Work request:
Return all of the entries, keeping every word and mark as it is.
★ ★ ★ ★ ★
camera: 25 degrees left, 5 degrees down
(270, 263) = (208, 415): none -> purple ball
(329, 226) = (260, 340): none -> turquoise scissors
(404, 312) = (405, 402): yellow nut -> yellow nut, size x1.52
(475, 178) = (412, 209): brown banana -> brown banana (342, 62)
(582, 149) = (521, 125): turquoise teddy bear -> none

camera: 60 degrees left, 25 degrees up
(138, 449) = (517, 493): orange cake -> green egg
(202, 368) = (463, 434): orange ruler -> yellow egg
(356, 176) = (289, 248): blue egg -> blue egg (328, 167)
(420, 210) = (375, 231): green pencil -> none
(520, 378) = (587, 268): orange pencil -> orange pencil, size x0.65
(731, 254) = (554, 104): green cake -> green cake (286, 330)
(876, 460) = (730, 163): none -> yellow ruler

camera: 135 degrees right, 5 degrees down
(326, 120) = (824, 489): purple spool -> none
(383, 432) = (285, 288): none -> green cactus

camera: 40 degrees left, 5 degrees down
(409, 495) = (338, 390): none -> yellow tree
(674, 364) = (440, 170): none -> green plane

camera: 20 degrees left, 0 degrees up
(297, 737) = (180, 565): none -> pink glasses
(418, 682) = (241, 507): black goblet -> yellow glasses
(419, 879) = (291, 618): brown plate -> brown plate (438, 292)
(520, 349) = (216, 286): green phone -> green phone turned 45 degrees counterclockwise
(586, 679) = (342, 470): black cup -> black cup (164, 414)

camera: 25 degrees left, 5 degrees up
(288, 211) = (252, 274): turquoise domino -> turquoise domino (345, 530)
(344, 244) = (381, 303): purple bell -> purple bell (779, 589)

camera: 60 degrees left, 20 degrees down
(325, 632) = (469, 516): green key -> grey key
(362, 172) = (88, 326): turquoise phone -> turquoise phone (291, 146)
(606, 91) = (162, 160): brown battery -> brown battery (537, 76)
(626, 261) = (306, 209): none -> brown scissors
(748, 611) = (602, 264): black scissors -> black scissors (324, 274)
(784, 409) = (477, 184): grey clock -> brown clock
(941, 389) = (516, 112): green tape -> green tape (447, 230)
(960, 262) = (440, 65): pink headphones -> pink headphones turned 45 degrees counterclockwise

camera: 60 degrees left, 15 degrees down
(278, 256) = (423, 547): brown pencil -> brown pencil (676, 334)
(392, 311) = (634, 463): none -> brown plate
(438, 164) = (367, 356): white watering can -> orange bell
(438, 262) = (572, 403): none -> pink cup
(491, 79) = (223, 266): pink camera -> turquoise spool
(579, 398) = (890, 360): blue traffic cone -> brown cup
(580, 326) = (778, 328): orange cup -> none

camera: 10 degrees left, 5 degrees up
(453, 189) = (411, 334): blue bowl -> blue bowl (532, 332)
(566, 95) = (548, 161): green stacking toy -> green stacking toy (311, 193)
★ ★ ★ ★ ★
Reply:
camera: 25 degrees left, 5 degrees down
(270, 263) = (208, 415): none -> purple ball
(329, 226) = (260, 340): none -> turquoise scissors
(404, 312) = (405, 402): yellow nut -> yellow nut, size x1.52
(475, 178) = (412, 209): brown banana -> brown banana (342, 62)
(582, 149) = (521, 125): turquoise teddy bear -> none

camera: 60 degrees left, 25 degrees up
(138, 449) = (517, 493): orange cake -> green egg
(202, 368) = (463, 434): orange ruler -> yellow egg
(356, 176) = (289, 248): blue egg -> blue egg (328, 167)
(420, 210) = (375, 231): green pencil -> none
(520, 378) = (587, 268): orange pencil -> orange pencil, size x0.65
(731, 254) = (554, 104): green cake -> green cake (286, 330)
(876, 460) = (730, 163): none -> yellow ruler

camera: 135 degrees right, 5 degrees down
(326, 120) = (824, 489): purple spool -> none
(383, 432) = (285, 288): none -> green cactus

camera: 40 degrees left, 5 degrees down
(409, 495) = (338, 390): none -> yellow tree
(674, 364) = (440, 170): none -> green plane

camera: 20 degrees left, 0 degrees up
(297, 737) = (180, 565): none -> pink glasses
(418, 682) = (241, 507): black goblet -> yellow glasses
(419, 879) = (291, 618): brown plate -> brown plate (438, 292)
(520, 349) = (216, 286): green phone -> green phone turned 45 degrees counterclockwise
(586, 679) = (342, 470): black cup -> black cup (164, 414)

camera: 25 degrees left, 5 degrees up
(288, 211) = (252, 274): turquoise domino -> turquoise domino (345, 530)
(344, 244) = (381, 303): purple bell -> purple bell (779, 589)

camera: 60 degrees left, 20 degrees down
(325, 632) = (469, 516): green key -> grey key
(362, 172) = (88, 326): turquoise phone -> turquoise phone (291, 146)
(606, 91) = (162, 160): brown battery -> brown battery (537, 76)
(626, 261) = (306, 209): none -> brown scissors
(748, 611) = (602, 264): black scissors -> black scissors (324, 274)
(784, 409) = (477, 184): grey clock -> brown clock
(941, 389) = (516, 112): green tape -> green tape (447, 230)
(960, 262) = (440, 65): pink headphones -> pink headphones turned 45 degrees counterclockwise

camera: 60 degrees left, 15 degrees down
(278, 256) = (423, 547): brown pencil -> brown pencil (676, 334)
(392, 311) = (634, 463): none -> brown plate
(438, 164) = (367, 356): white watering can -> orange bell
(438, 262) = (572, 403): none -> pink cup
(491, 79) = (223, 266): pink camera -> turquoise spool
(579, 398) = (890, 360): blue traffic cone -> brown cup
(580, 326) = (778, 328): orange cup -> none

camera: 10 degrees left, 5 degrees up
(453, 189) = (411, 334): blue bowl -> blue bowl (532, 332)
(566, 95) = (548, 161): green stacking toy -> green stacking toy (311, 193)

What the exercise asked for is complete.